Description of the task: For this exercise, return exactly the lines of the material below that begin at the one with "C2: 3.3uF (plus" and stop after the one with "R13: 150 (GND, VE) -> 430 (GND, VE)".

Dataset records:
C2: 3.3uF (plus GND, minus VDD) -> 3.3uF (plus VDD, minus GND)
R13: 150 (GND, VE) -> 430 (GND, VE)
---
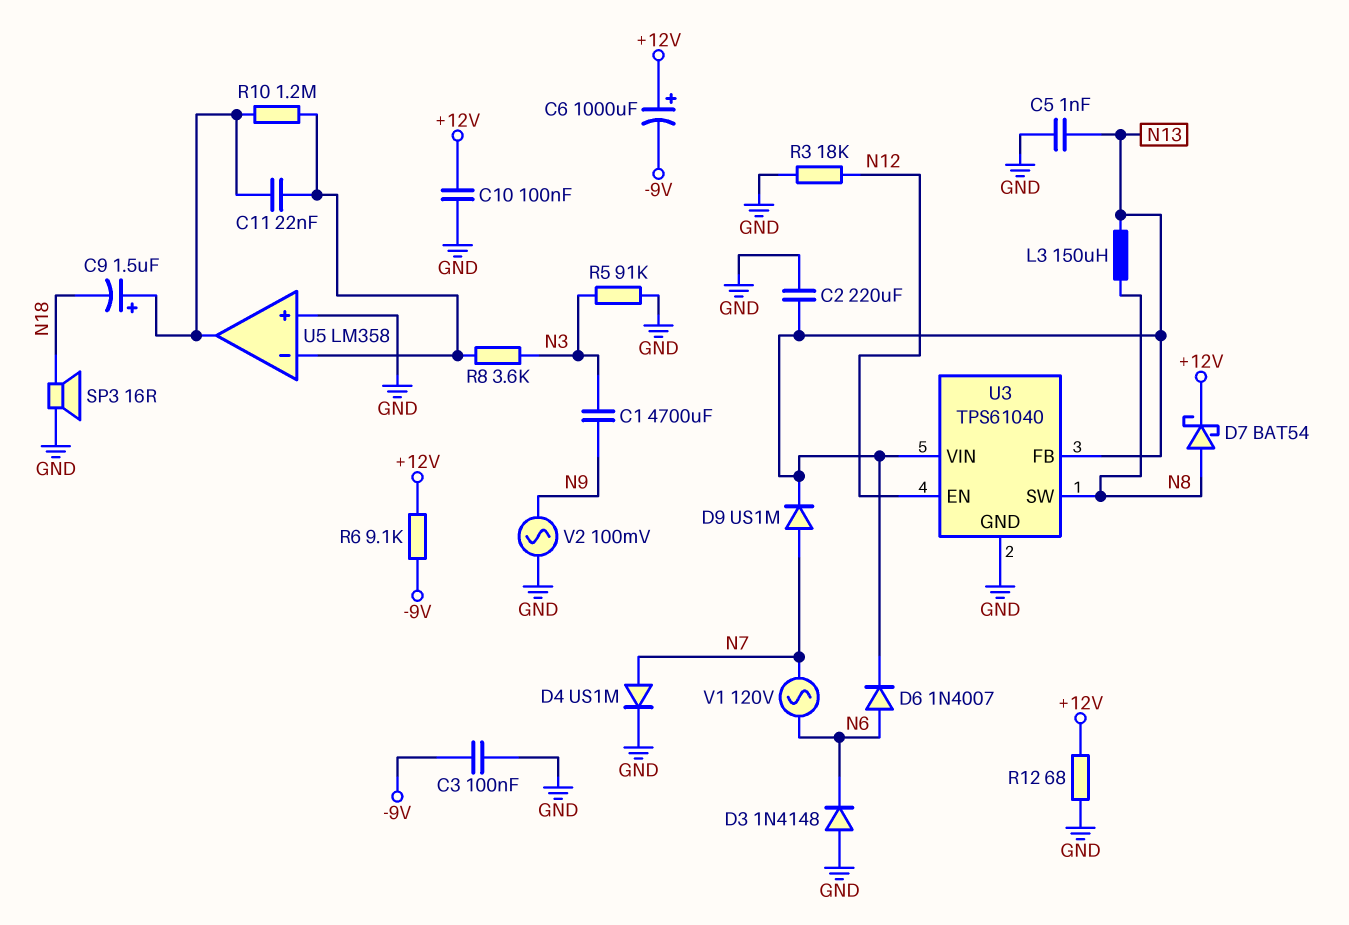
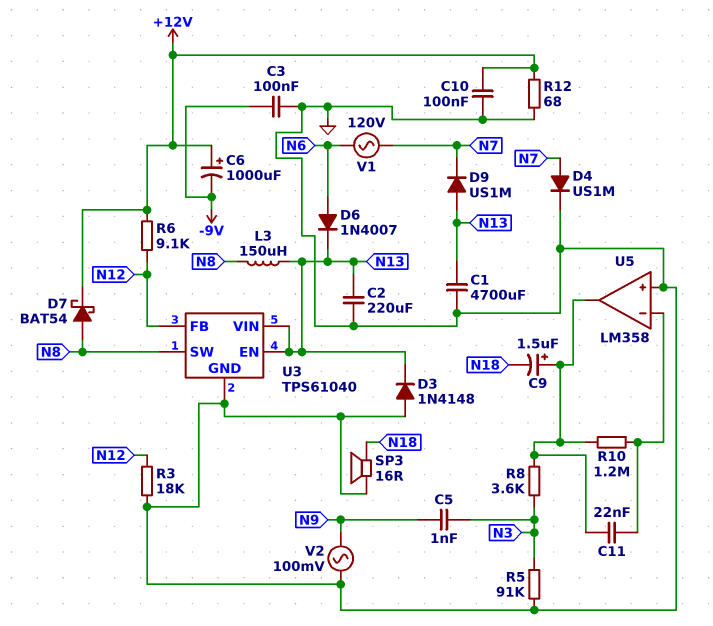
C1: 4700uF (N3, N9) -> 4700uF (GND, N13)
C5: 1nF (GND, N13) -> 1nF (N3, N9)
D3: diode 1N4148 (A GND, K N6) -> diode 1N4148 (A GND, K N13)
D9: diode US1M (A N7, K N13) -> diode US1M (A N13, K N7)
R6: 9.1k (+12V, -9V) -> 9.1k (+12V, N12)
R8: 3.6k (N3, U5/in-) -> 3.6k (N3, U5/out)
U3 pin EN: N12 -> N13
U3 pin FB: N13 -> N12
* * *
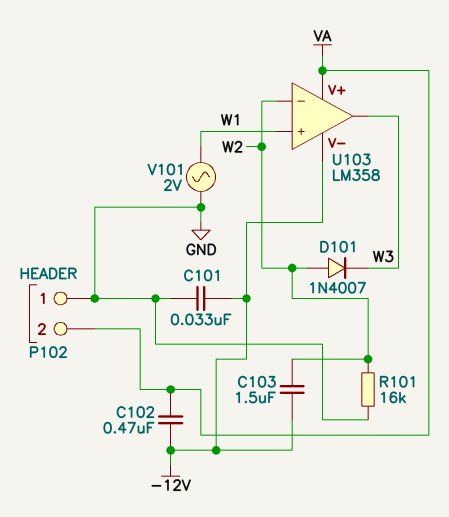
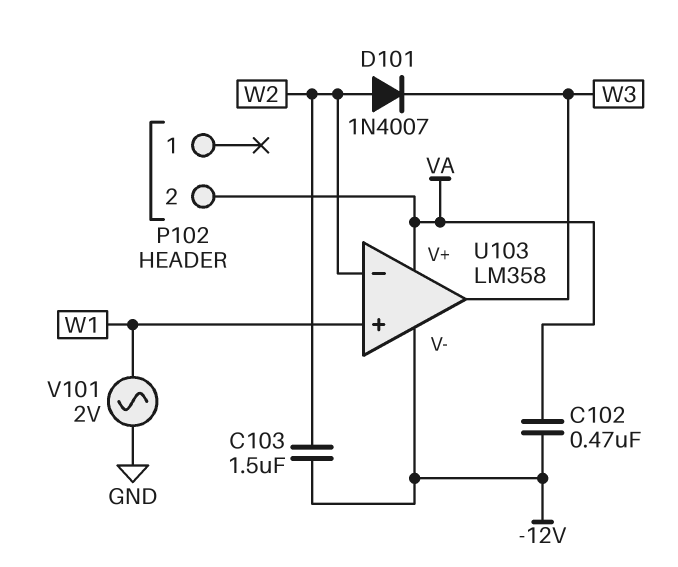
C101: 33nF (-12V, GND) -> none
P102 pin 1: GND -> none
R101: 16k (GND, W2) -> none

Reply to the task:
C2: 3.3uF (plus GND, minus VDD) -> 3.3uF (plus VDD, minus GND)
R13: 150 (GND, VE) -> 430 (GND, VE)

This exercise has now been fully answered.